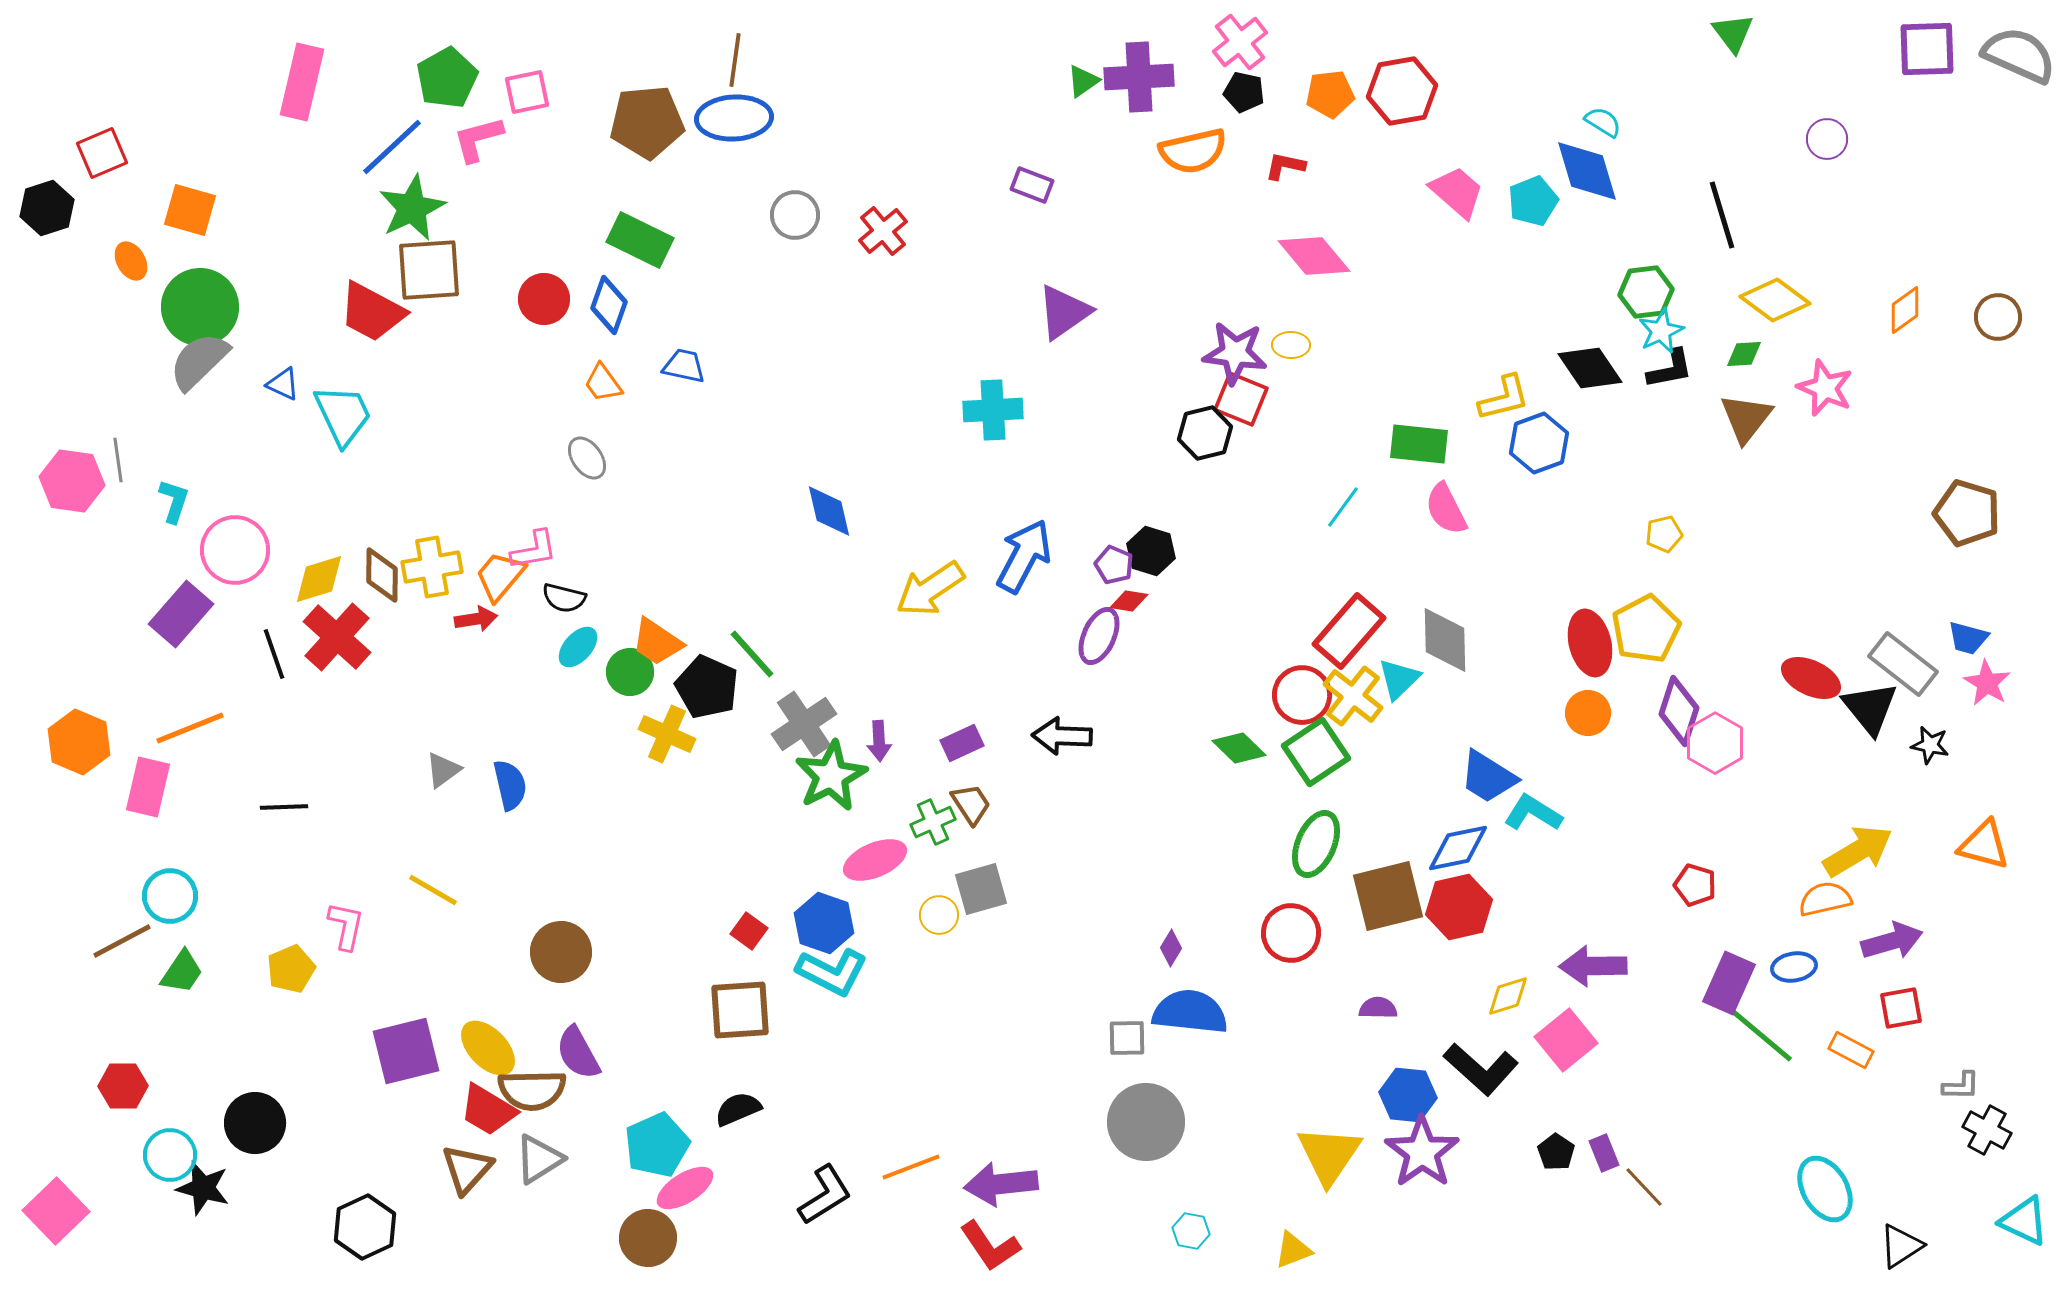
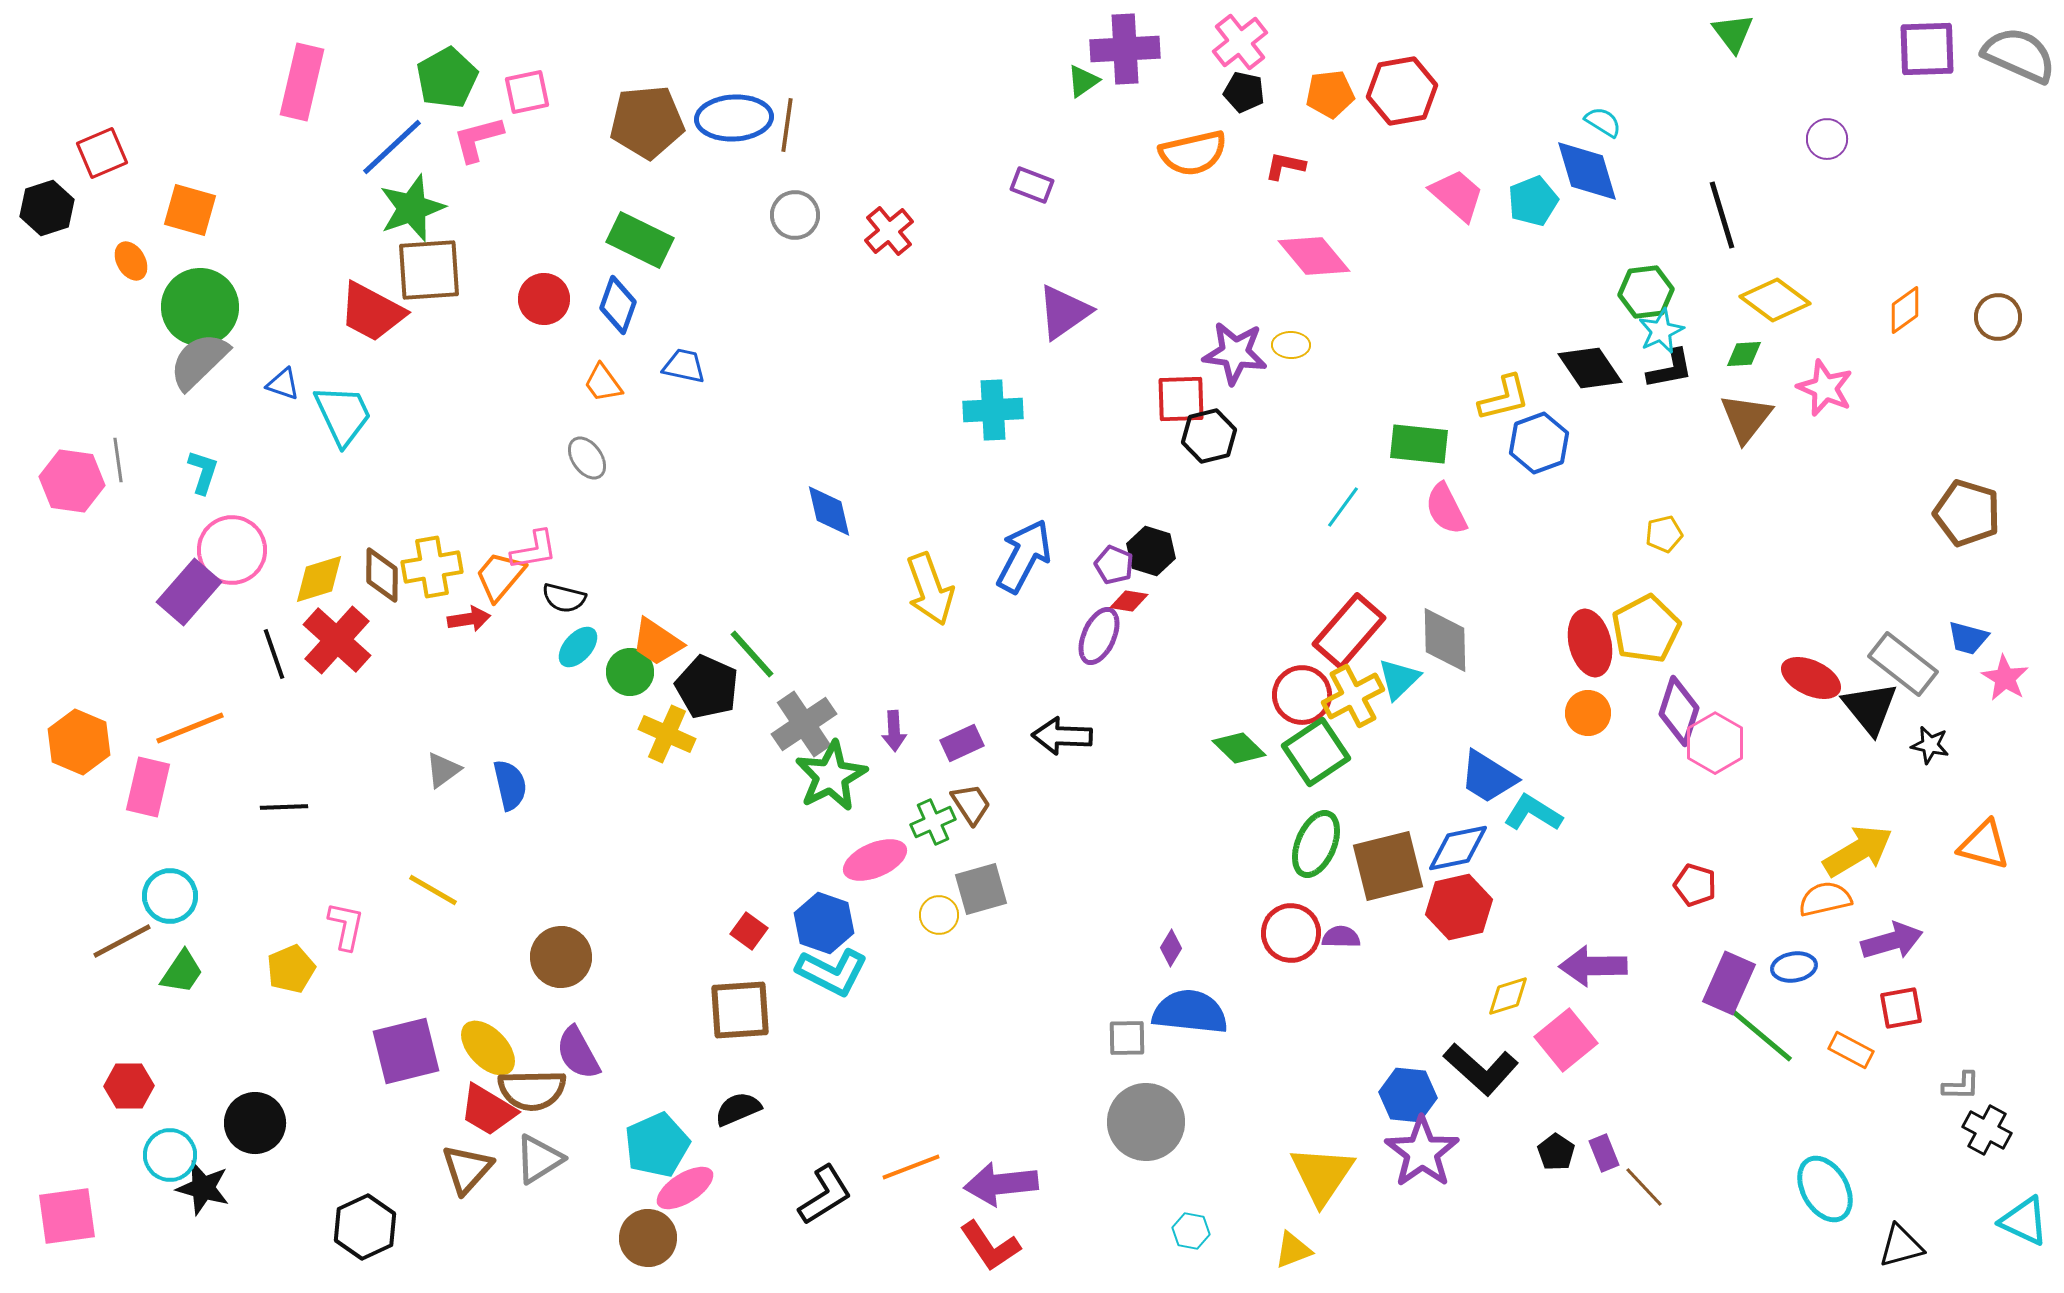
brown line at (735, 60): moved 52 px right, 65 px down
purple cross at (1139, 77): moved 14 px left, 28 px up
orange semicircle at (1193, 151): moved 2 px down
pink trapezoid at (1457, 192): moved 3 px down
green star at (412, 208): rotated 6 degrees clockwise
red cross at (883, 231): moved 6 px right
blue diamond at (609, 305): moved 9 px right
blue triangle at (283, 384): rotated 6 degrees counterclockwise
red square at (1241, 399): moved 60 px left; rotated 24 degrees counterclockwise
black hexagon at (1205, 433): moved 4 px right, 3 px down
cyan L-shape at (174, 501): moved 29 px right, 29 px up
pink circle at (235, 550): moved 3 px left
yellow arrow at (930, 589): rotated 76 degrees counterclockwise
purple rectangle at (181, 614): moved 8 px right, 22 px up
red arrow at (476, 619): moved 7 px left
red cross at (337, 637): moved 3 px down
pink star at (1987, 683): moved 18 px right, 5 px up
yellow cross at (1353, 696): rotated 24 degrees clockwise
purple arrow at (879, 741): moved 15 px right, 10 px up
brown square at (1388, 896): moved 30 px up
brown circle at (561, 952): moved 5 px down
purple semicircle at (1378, 1008): moved 37 px left, 71 px up
red hexagon at (123, 1086): moved 6 px right
yellow triangle at (1329, 1155): moved 7 px left, 20 px down
pink square at (56, 1211): moved 11 px right, 5 px down; rotated 36 degrees clockwise
black triangle at (1901, 1246): rotated 18 degrees clockwise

EXERCISE |
All records above must be copied exactly, though the pictures they hold are to be left out.

EXERCISE SOLUTION |
brown line at (735, 60): moved 52 px right, 65 px down
purple cross at (1139, 77): moved 14 px left, 28 px up
orange semicircle at (1193, 151): moved 2 px down
pink trapezoid at (1457, 192): moved 3 px down
green star at (412, 208): rotated 6 degrees clockwise
red cross at (883, 231): moved 6 px right
blue diamond at (609, 305): moved 9 px right
blue triangle at (283, 384): rotated 6 degrees counterclockwise
red square at (1241, 399): moved 60 px left; rotated 24 degrees counterclockwise
black hexagon at (1205, 433): moved 4 px right, 3 px down
cyan L-shape at (174, 501): moved 29 px right, 29 px up
pink circle at (235, 550): moved 3 px left
yellow arrow at (930, 589): rotated 76 degrees counterclockwise
purple rectangle at (181, 614): moved 8 px right, 22 px up
red arrow at (476, 619): moved 7 px left
red cross at (337, 637): moved 3 px down
pink star at (1987, 683): moved 18 px right, 5 px up
yellow cross at (1353, 696): rotated 24 degrees clockwise
purple arrow at (879, 741): moved 15 px right, 10 px up
brown square at (1388, 896): moved 30 px up
brown circle at (561, 952): moved 5 px down
purple semicircle at (1378, 1008): moved 37 px left, 71 px up
red hexagon at (123, 1086): moved 6 px right
yellow triangle at (1329, 1155): moved 7 px left, 20 px down
pink square at (56, 1211): moved 11 px right, 5 px down; rotated 36 degrees clockwise
black triangle at (1901, 1246): rotated 18 degrees clockwise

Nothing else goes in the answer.